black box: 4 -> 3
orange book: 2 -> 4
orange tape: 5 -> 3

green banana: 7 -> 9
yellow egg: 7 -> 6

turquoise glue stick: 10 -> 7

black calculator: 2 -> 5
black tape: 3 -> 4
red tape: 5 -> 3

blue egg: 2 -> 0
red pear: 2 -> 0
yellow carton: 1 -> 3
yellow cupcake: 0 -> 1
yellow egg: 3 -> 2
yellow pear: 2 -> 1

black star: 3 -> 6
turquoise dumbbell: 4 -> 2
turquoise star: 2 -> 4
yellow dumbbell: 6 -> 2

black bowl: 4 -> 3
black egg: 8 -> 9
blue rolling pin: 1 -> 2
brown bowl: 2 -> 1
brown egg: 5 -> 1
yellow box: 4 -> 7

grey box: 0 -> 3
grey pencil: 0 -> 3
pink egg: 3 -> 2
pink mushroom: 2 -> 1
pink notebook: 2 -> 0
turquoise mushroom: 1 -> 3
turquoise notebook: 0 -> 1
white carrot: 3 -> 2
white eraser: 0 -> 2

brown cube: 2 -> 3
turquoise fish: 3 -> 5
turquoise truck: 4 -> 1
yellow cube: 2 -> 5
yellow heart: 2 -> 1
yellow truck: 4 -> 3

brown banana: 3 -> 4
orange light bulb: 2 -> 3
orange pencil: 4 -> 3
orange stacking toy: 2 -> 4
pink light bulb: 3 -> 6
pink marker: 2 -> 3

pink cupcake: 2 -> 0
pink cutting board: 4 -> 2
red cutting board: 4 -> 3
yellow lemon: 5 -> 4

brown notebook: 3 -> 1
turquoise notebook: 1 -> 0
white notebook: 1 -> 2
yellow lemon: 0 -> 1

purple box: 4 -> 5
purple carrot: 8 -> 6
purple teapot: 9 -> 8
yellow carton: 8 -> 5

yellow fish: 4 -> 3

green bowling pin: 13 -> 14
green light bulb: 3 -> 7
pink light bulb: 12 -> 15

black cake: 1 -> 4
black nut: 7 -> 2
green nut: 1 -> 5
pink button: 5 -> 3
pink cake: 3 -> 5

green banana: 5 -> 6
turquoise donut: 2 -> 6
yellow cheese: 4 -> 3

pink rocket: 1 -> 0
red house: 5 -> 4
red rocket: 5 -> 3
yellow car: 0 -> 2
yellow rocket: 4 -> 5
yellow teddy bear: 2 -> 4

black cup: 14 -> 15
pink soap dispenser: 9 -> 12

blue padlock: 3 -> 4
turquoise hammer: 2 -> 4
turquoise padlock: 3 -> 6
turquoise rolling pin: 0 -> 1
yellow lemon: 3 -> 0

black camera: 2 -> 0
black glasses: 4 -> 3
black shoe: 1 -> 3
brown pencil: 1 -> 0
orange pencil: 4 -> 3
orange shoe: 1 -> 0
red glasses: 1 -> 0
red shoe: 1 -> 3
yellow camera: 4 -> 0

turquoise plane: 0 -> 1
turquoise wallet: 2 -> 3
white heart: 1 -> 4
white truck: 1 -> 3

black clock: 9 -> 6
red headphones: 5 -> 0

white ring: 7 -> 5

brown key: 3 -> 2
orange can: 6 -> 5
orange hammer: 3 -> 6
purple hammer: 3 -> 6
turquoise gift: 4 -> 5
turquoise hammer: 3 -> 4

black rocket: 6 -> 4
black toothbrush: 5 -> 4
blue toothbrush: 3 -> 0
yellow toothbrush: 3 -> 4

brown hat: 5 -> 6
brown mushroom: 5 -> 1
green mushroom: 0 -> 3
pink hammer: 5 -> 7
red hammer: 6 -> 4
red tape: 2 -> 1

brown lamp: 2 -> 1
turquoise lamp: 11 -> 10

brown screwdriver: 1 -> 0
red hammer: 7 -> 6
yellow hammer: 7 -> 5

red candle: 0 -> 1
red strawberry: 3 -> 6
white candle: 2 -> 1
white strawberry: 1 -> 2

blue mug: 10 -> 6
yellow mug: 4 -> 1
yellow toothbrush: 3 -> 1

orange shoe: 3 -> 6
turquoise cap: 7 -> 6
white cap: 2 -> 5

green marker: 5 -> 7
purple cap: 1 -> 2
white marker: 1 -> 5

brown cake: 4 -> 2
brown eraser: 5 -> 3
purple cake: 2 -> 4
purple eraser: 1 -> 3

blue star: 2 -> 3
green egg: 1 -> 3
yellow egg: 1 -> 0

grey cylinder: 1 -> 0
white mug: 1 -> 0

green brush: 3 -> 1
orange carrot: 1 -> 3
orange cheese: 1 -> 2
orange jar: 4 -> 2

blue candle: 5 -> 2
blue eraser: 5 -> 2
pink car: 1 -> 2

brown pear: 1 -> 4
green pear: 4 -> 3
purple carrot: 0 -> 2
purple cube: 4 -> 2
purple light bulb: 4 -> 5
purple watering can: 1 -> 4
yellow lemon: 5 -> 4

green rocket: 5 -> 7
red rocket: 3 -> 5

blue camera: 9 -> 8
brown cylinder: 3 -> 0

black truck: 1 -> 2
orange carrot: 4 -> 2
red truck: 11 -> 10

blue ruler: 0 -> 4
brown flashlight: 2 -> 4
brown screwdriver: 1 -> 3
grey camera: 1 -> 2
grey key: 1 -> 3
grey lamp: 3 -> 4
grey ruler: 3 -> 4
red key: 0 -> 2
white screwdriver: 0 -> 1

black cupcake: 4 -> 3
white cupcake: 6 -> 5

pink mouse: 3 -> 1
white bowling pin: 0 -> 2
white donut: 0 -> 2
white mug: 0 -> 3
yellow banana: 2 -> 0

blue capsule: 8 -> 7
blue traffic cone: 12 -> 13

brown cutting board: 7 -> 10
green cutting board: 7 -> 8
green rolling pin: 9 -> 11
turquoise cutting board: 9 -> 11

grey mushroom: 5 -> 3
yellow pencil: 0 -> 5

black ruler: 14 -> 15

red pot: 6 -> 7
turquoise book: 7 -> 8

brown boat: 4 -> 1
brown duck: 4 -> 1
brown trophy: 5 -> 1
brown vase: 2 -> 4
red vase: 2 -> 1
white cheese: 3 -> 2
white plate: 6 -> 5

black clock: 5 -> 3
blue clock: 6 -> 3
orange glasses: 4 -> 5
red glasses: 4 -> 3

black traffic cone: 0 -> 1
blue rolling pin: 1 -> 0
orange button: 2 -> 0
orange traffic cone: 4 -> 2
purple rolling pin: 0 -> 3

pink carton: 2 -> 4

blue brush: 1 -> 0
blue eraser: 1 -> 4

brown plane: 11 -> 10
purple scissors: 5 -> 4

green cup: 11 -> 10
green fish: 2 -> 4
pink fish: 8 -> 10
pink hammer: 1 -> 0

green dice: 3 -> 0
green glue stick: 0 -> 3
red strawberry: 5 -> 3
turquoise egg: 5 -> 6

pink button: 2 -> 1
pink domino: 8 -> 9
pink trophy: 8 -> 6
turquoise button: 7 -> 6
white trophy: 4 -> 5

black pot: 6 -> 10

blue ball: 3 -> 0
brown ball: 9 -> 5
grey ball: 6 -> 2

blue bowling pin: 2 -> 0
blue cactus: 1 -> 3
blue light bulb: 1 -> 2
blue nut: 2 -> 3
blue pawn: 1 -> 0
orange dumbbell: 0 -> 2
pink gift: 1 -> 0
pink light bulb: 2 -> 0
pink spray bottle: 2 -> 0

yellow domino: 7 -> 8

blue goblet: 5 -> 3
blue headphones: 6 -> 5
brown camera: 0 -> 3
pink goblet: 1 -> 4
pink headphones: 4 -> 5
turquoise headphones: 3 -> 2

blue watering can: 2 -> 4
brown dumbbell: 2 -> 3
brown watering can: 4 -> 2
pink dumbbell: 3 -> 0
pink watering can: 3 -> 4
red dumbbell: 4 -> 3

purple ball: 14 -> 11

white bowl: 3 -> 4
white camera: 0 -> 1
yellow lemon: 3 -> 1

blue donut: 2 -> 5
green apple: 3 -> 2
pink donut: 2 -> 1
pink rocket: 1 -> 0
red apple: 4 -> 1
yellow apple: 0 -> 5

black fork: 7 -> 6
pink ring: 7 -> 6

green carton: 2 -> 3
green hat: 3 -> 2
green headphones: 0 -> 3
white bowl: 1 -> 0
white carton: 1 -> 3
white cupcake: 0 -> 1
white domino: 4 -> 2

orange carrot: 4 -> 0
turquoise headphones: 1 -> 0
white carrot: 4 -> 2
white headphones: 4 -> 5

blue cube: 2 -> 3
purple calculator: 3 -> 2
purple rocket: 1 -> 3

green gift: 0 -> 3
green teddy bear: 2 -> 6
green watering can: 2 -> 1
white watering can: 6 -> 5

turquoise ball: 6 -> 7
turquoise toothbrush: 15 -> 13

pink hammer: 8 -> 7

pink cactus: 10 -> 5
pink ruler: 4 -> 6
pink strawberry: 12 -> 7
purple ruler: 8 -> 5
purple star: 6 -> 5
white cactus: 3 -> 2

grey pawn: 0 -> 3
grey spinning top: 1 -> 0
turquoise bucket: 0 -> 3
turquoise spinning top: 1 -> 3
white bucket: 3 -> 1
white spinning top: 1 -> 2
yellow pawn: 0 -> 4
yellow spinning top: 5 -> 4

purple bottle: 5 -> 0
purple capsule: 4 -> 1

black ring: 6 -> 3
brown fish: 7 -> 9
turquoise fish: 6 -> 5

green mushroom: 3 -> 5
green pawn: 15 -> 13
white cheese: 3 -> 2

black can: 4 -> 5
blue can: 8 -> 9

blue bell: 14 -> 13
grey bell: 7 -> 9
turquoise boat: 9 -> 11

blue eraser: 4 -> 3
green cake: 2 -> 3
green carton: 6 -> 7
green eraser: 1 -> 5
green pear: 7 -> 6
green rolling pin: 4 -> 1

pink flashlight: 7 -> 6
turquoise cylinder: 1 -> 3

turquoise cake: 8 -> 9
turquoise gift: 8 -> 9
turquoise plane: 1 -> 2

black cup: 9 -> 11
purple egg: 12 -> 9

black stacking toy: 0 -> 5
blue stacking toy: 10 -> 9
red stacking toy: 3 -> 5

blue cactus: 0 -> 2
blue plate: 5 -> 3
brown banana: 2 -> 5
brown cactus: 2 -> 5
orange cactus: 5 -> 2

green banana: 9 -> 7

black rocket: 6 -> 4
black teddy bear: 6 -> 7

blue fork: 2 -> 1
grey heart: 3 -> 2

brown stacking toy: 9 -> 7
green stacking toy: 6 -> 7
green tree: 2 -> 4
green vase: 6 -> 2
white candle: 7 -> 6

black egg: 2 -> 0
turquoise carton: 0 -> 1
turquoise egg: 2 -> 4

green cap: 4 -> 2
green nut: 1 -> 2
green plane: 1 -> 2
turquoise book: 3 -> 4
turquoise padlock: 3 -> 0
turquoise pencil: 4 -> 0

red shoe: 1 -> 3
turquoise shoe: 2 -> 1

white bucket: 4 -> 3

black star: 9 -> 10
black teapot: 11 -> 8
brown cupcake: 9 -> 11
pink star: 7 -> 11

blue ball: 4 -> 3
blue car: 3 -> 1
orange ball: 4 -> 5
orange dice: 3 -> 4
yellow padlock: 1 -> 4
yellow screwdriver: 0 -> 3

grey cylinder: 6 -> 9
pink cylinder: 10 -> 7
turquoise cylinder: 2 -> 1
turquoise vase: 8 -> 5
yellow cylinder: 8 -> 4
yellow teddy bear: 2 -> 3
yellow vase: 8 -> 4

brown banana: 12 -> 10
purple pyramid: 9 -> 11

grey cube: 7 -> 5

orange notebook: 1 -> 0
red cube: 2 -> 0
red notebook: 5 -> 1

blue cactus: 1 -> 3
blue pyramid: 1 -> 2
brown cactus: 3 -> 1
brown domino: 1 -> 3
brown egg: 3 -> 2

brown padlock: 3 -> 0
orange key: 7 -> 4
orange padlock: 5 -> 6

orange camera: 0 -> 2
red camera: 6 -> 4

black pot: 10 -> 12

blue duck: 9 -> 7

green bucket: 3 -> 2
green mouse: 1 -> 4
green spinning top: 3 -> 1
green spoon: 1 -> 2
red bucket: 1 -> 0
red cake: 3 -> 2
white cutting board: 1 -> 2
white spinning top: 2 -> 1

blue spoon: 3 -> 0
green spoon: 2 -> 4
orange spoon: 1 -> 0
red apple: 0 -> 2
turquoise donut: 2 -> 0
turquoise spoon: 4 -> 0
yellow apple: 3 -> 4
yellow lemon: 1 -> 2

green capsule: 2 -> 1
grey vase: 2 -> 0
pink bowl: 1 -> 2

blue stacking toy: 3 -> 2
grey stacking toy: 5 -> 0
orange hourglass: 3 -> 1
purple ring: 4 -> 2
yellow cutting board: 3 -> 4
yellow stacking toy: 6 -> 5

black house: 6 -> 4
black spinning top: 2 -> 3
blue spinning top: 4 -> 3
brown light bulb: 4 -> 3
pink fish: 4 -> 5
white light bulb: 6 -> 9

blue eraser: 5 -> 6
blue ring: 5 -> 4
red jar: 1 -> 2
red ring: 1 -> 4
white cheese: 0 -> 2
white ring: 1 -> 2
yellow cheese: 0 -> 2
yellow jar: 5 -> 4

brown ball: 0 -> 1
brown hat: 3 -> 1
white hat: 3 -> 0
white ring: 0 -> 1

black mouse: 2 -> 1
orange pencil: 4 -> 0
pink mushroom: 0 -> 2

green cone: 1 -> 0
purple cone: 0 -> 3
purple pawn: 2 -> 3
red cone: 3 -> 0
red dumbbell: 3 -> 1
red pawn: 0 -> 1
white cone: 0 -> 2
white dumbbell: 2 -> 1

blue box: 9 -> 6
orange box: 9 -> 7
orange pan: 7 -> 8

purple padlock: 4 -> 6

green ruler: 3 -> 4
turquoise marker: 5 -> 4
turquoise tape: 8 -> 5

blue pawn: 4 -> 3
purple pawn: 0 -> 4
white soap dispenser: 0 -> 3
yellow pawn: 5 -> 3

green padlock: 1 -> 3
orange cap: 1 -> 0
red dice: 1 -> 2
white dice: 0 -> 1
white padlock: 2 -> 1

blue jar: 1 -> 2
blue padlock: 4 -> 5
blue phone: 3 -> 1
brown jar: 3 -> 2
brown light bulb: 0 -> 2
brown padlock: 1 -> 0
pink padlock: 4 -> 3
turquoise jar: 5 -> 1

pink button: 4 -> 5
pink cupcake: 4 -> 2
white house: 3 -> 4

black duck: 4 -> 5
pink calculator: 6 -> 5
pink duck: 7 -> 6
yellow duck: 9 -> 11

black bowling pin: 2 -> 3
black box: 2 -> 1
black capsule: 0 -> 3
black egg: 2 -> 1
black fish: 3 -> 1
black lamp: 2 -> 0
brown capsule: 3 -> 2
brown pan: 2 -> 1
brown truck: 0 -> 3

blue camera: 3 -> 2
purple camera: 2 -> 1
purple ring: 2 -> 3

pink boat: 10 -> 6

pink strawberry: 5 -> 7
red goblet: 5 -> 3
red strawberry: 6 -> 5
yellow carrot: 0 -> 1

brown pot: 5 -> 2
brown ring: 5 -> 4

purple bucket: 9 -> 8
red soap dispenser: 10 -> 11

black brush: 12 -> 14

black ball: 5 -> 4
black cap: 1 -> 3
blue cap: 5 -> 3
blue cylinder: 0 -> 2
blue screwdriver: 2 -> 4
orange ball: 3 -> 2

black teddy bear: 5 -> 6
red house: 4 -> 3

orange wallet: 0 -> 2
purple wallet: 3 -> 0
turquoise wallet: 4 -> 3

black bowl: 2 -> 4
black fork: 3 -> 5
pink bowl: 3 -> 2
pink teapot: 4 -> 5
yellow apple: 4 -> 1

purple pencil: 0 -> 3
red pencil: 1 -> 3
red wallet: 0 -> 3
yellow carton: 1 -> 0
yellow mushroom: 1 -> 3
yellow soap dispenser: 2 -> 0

### EXERCISE REQUIREMENTS
Among the entries above, the line containing "green banana: 9 -> 7", the line containing "turquoise padlock: 3 -> 0", and all lines between them are to be restated word for word; nothing else belongs in the reply.

### OUTPUT
green banana: 9 -> 7

black rocket: 6 -> 4
black teddy bear: 6 -> 7

blue fork: 2 -> 1
grey heart: 3 -> 2

brown stacking toy: 9 -> 7
green stacking toy: 6 -> 7
green tree: 2 -> 4
green vase: 6 -> 2
white candle: 7 -> 6

black egg: 2 -> 0
turquoise carton: 0 -> 1
turquoise egg: 2 -> 4

green cap: 4 -> 2
green nut: 1 -> 2
green plane: 1 -> 2
turquoise book: 3 -> 4
turquoise padlock: 3 -> 0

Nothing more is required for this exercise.